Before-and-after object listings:

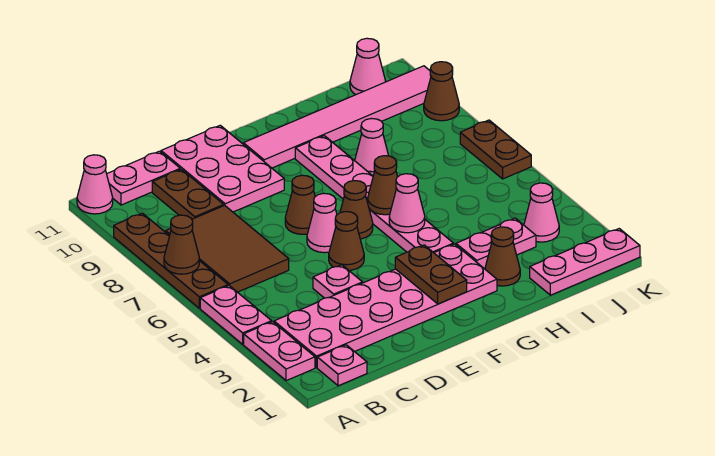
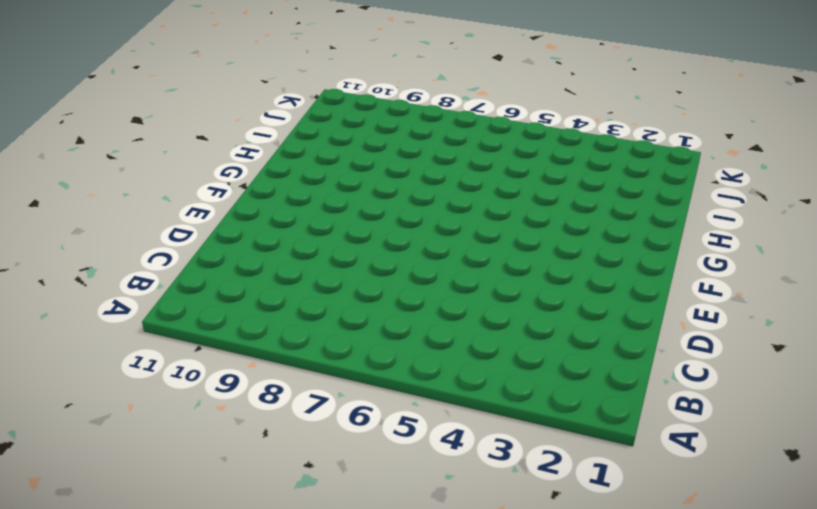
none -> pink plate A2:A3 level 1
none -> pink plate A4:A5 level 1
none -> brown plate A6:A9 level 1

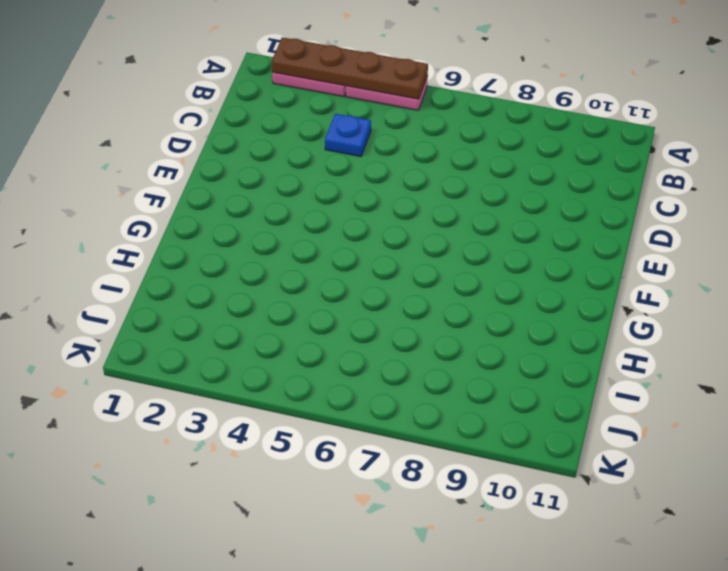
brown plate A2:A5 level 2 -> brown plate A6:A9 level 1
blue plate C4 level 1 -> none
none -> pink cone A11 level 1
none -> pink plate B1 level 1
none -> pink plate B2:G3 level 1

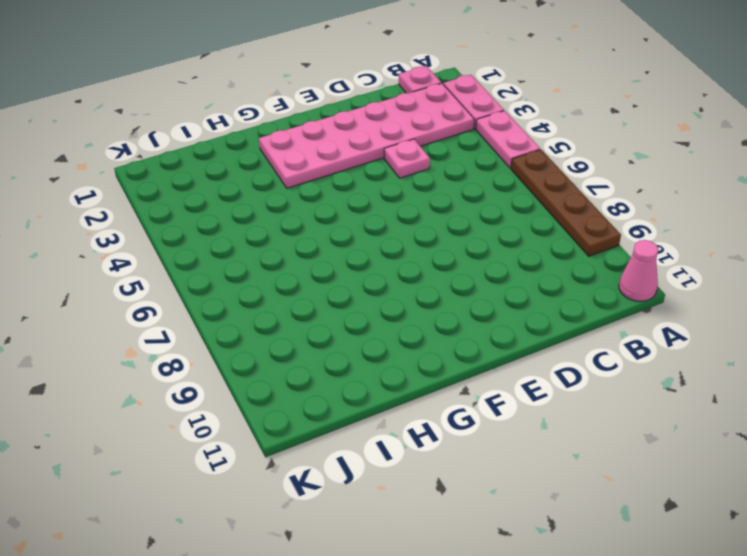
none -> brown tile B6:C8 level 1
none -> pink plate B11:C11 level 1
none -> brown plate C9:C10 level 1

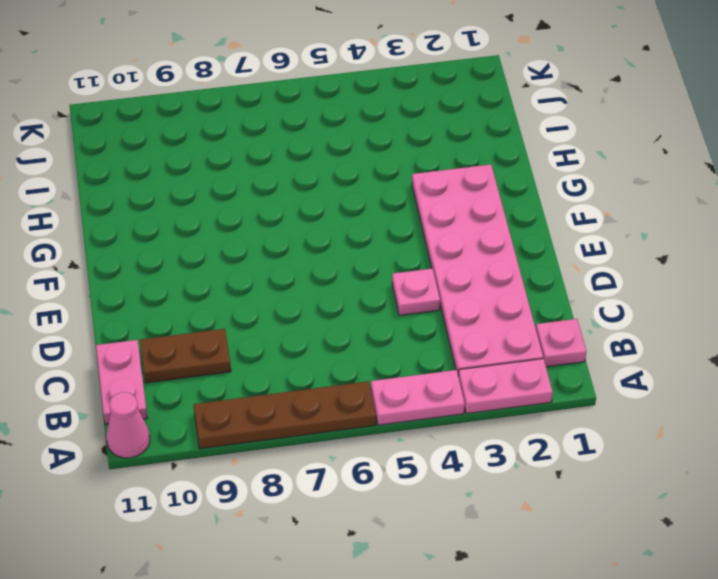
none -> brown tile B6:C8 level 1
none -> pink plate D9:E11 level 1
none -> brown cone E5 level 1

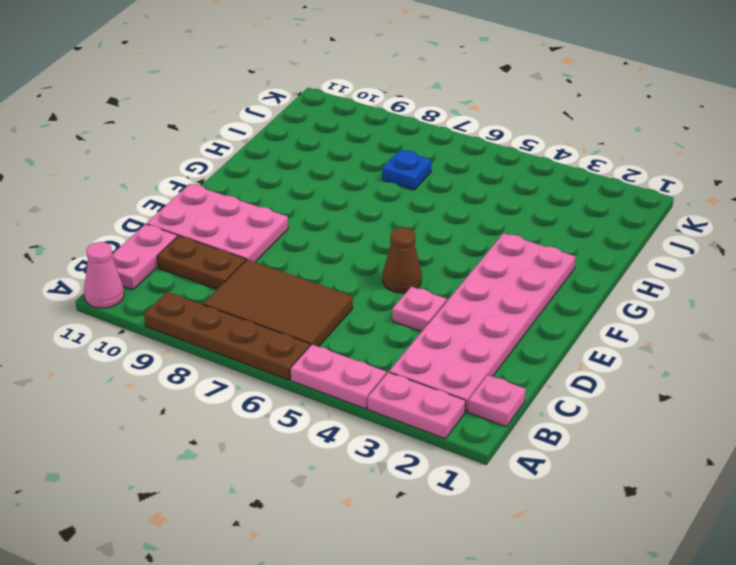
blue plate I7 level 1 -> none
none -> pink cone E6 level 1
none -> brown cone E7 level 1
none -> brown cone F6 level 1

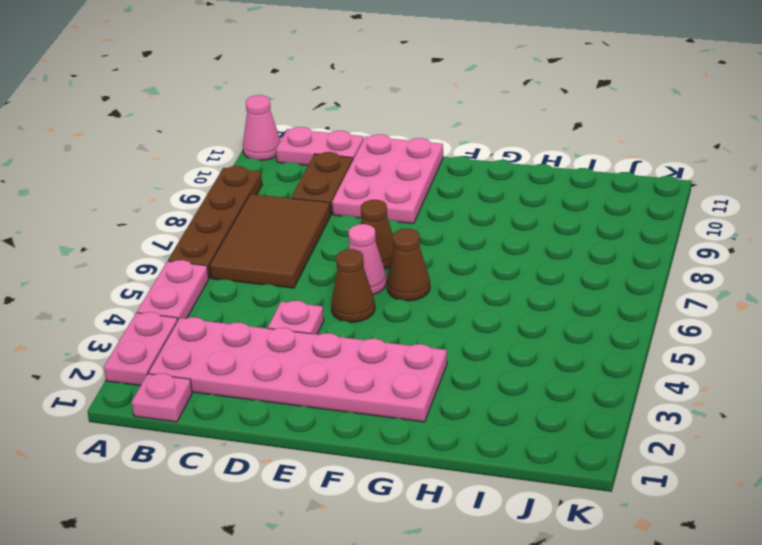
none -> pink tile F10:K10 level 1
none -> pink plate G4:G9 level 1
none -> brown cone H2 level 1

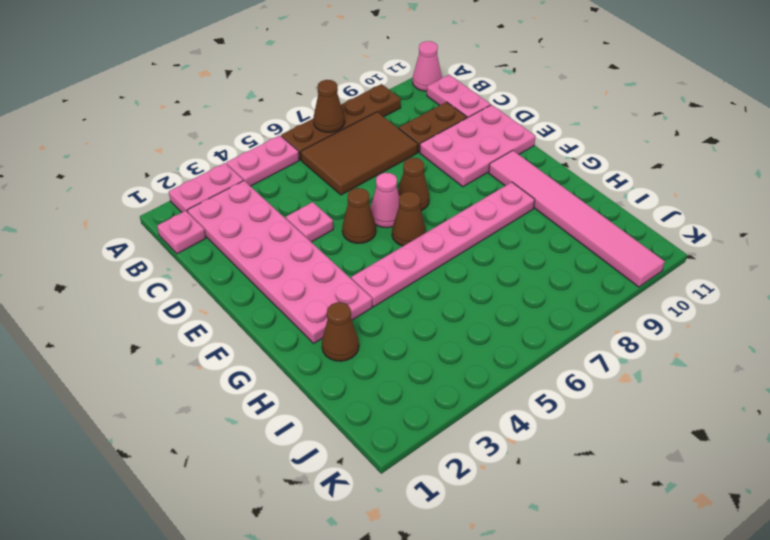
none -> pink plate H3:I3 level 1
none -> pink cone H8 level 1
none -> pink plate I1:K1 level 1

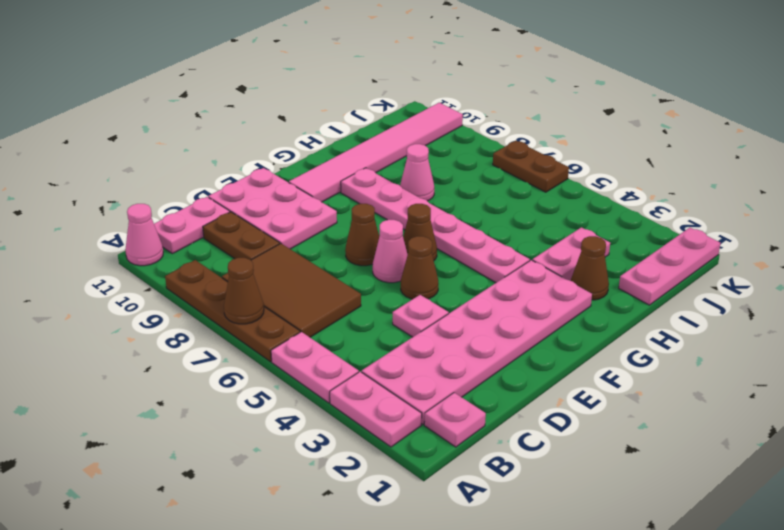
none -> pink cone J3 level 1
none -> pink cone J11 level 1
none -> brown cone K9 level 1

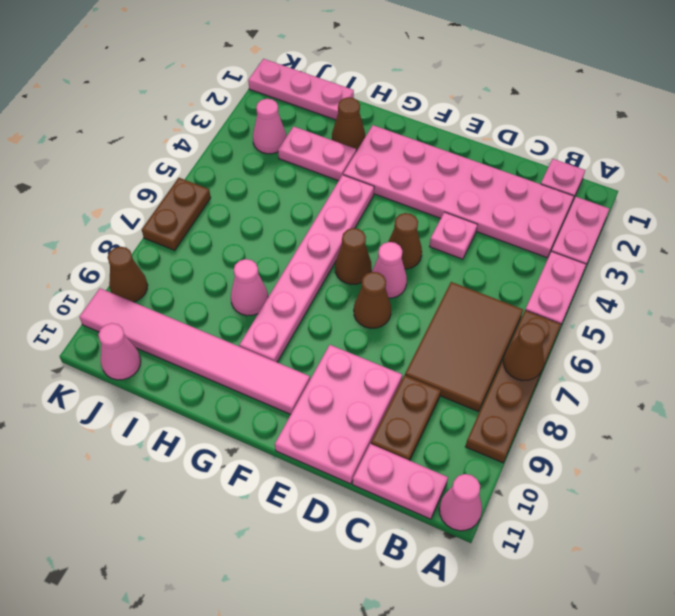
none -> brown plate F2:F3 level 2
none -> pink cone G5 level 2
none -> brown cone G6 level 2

→ WHAT THE EXERCISE ASKS: Reproduce the entries above word for word. Pictures stay out.

→ OUTPUT OF THE TASK:
none -> pink plate A2:A3 level 1
none -> pink plate A4:A5 level 1
none -> brown plate A6:A9 level 1

brown plate A2:A5 level 2 -> brown plate A6:A9 level 1
blue plate C4 level 1 -> none
none -> pink cone A11 level 1
none -> pink plate B1 level 1
none -> pink plate B2:G3 level 1

none -> brown tile B6:C8 level 1
none -> pink plate B11:C11 level 1
none -> brown plate C9:C10 level 1

none -> brown tile B6:C8 level 1
none -> pink plate D9:E11 level 1
none -> brown cone E5 level 1

blue plate I7 level 1 -> none
none -> pink cone E6 level 1
none -> brown cone E7 level 1
none -> brown cone F6 level 1

none -> pink tile F10:K10 level 1
none -> pink plate G4:G9 level 1
none -> brown cone H2 level 1

none -> pink plate H3:I3 level 1
none -> pink cone H8 level 1
none -> pink plate I1:K1 level 1

none -> pink cone J3 level 1
none -> pink cone J11 level 1
none -> brown cone K9 level 1

none -> brown plate F2:F3 level 2
none -> pink cone G5 level 2
none -> brown cone G6 level 2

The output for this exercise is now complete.